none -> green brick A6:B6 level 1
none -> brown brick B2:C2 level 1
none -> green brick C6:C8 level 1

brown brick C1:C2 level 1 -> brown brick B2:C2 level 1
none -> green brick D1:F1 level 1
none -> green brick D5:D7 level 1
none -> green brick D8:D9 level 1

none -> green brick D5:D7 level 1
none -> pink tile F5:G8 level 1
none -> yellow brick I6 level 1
* * *
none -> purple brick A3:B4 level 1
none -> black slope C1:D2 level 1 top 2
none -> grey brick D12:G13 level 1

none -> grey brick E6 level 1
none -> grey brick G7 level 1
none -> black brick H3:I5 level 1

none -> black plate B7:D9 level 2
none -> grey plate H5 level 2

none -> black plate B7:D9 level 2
* * *
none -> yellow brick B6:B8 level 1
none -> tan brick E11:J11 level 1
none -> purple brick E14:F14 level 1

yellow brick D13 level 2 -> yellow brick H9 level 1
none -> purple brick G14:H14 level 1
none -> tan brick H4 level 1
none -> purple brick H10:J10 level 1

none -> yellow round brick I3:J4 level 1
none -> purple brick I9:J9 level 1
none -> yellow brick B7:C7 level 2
* * *
● What you need to do
Copy the entries above exactly, but only from the line holding "none -> purple brick G14:H14 level 1" through the line holding "none -> yellow brick B7:C7 level 2", both included.

● Output for this task
none -> purple brick G14:H14 level 1
none -> tan brick H4 level 1
none -> purple brick H10:J10 level 1

none -> yellow round brick I3:J4 level 1
none -> purple brick I9:J9 level 1
none -> yellow brick B7:C7 level 2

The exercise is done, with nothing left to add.